-------- TASK INPUT

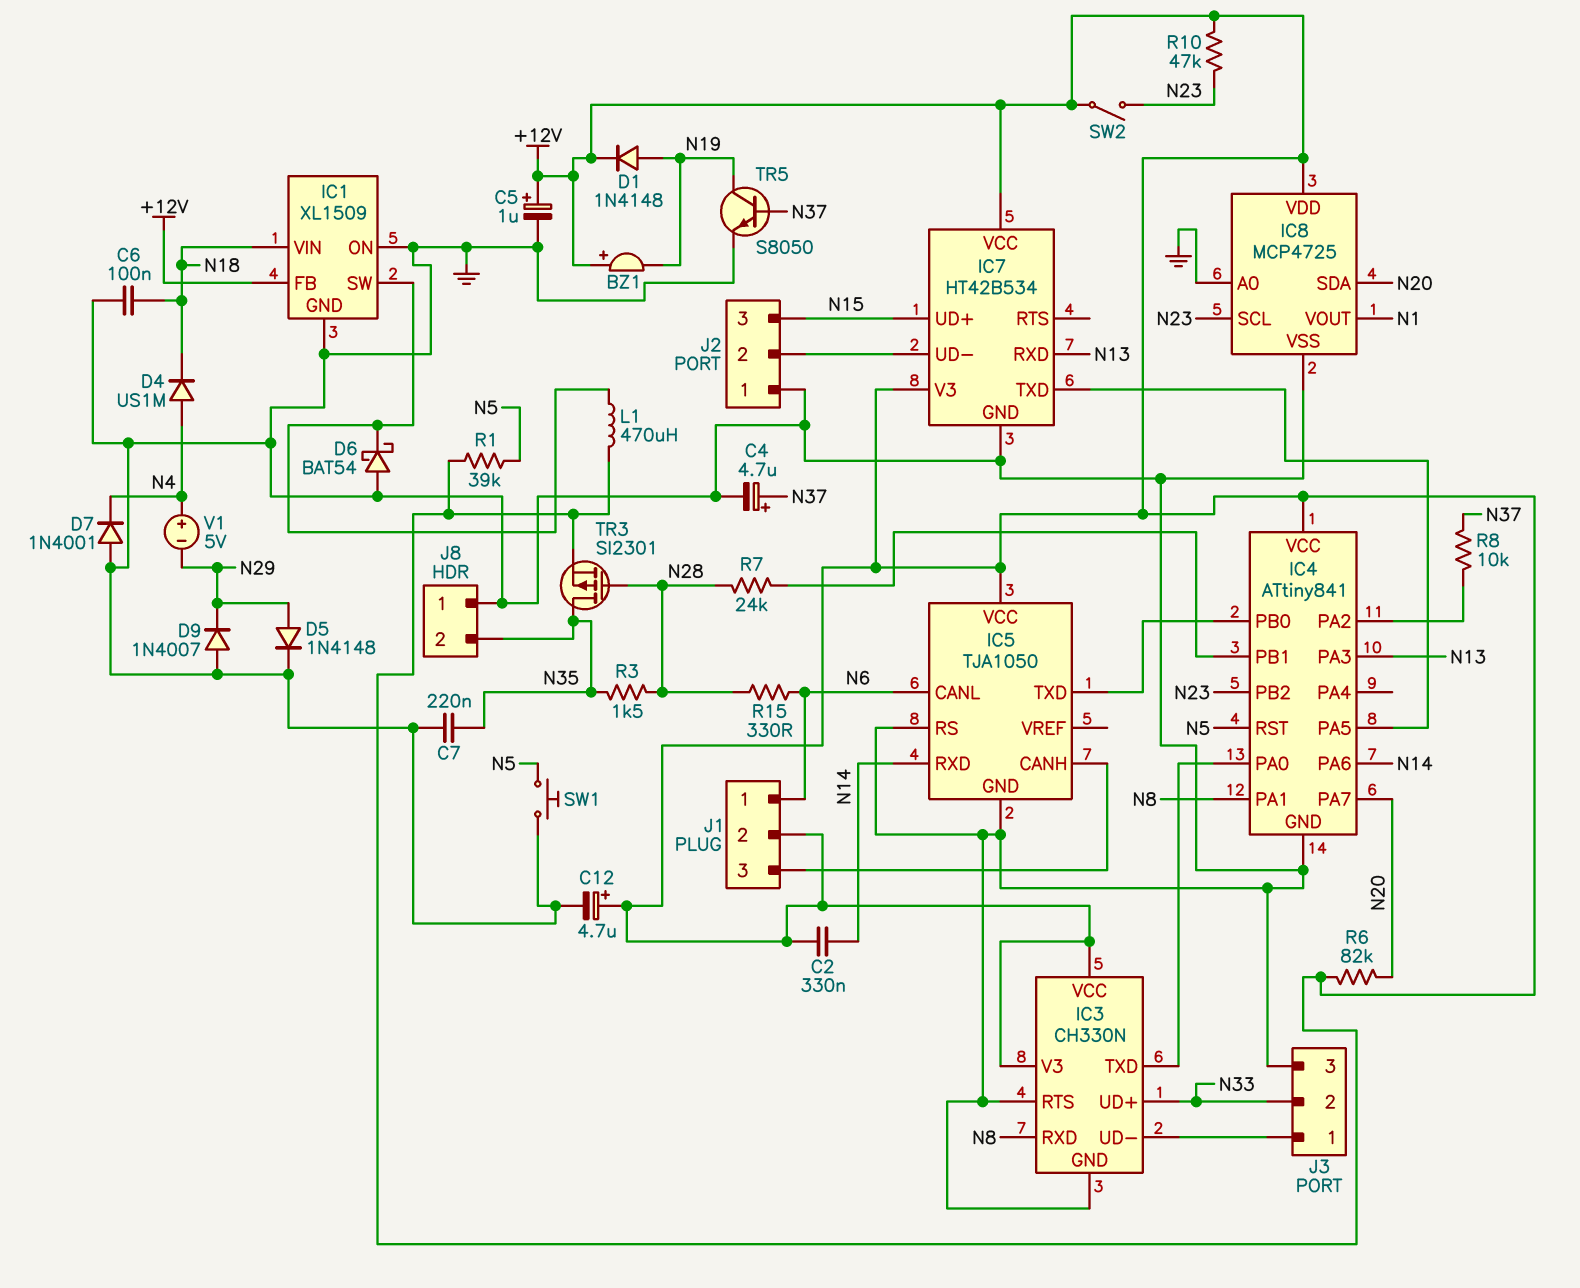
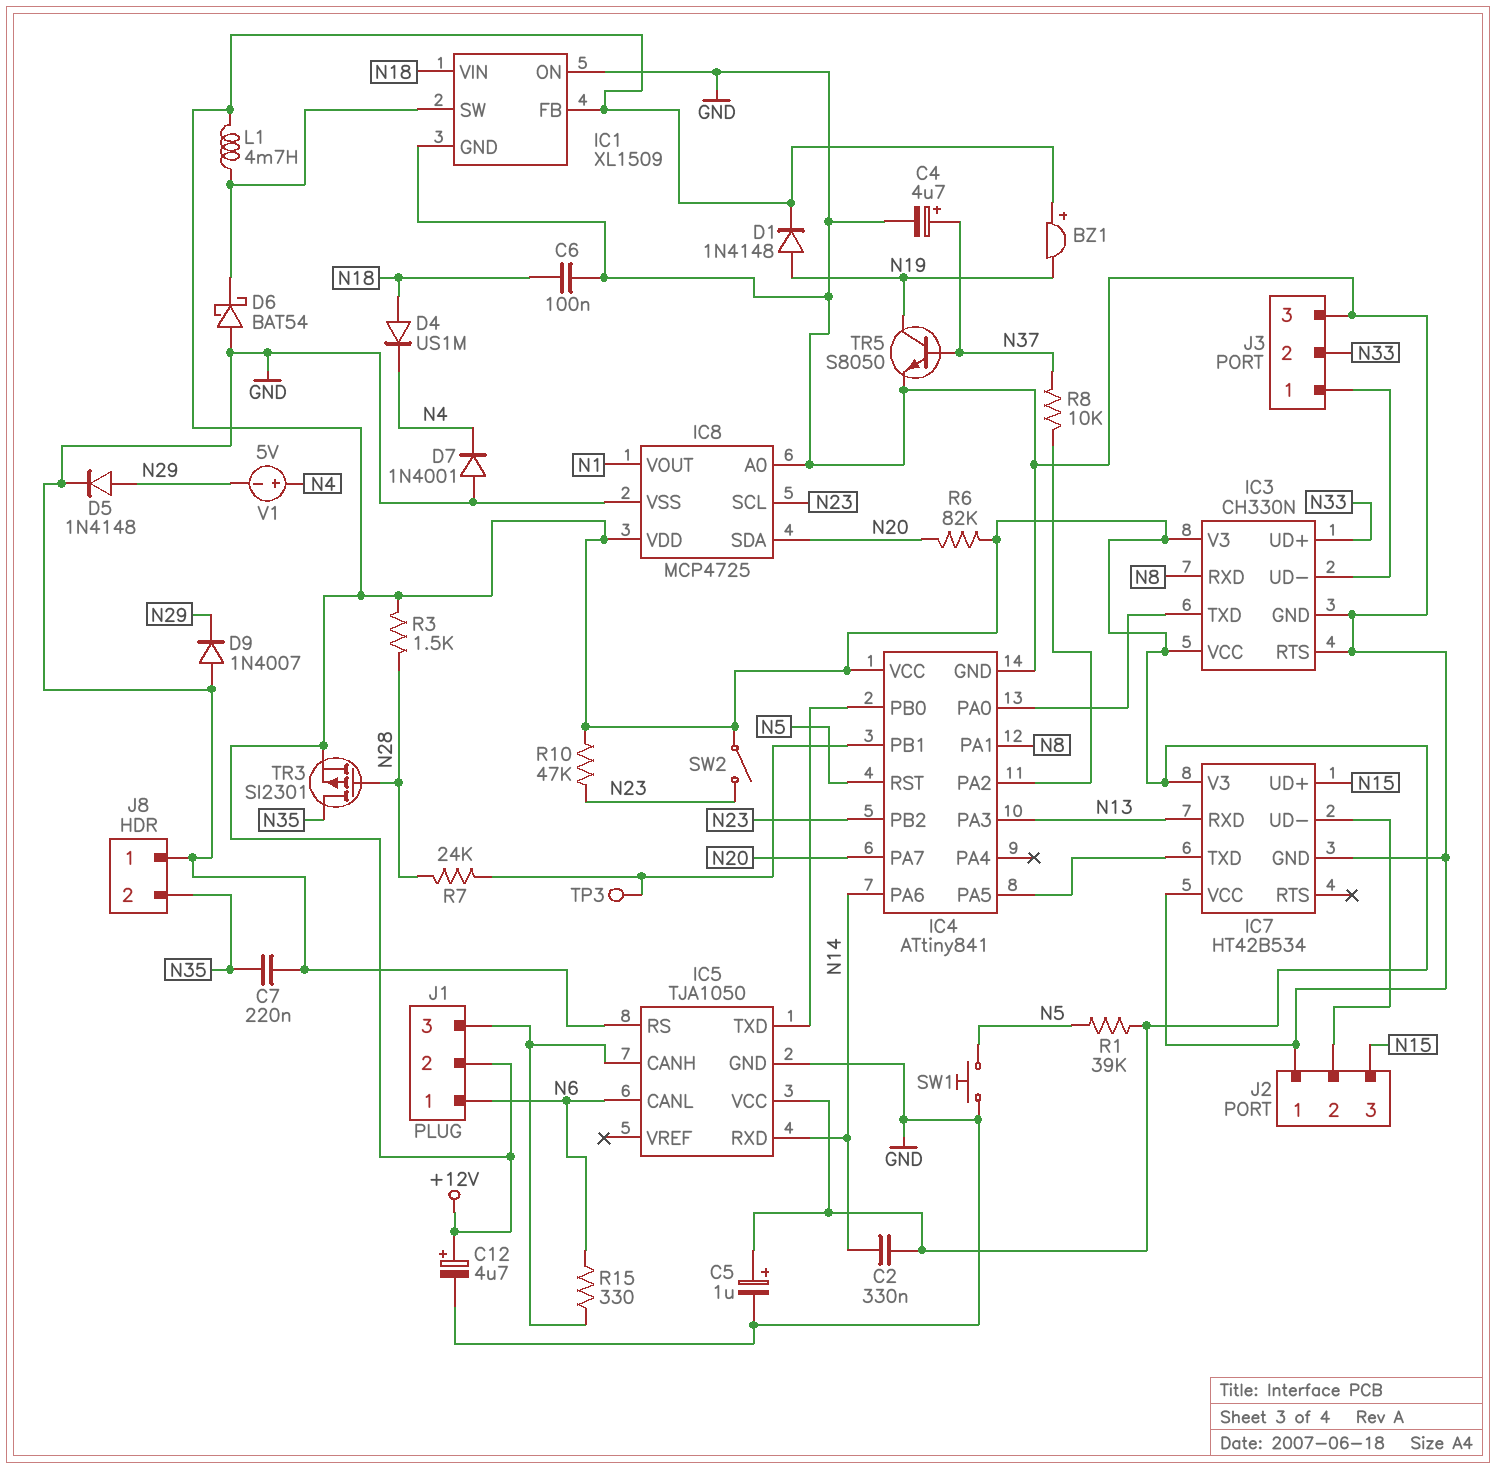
D4: diode US1M (A N4, K N18) -> diode US1M (A N18, K N4)
IC7 pin VCC: +12V -> GND
L1: 470uH (+12V, IC1/SW) -> 4.7mH (+12V, IC1/SW)
R3: 1.5k (N28, N35) -> 1.5k (+12V, N28)
R15: 330 (N6, N28) -> 330 (IC5/CANH, N6)
TP3: none -> test point (IC4/PB1)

----------------

→ TASK PROMPT: A word-for-word repetition of the data above, without pictures, is the expected answer.

→ WRITTEN SOLUTION:
D4: diode US1M (A N4, K N18) -> diode US1M (A N18, K N4)
IC7 pin VCC: +12V -> GND
L1: 470uH (+12V, IC1/SW) -> 4.7mH (+12V, IC1/SW)
R3: 1.5k (N28, N35) -> 1.5k (+12V, N28)
R15: 330 (N6, N28) -> 330 (IC5/CANH, N6)
TP3: none -> test point (IC4/PB1)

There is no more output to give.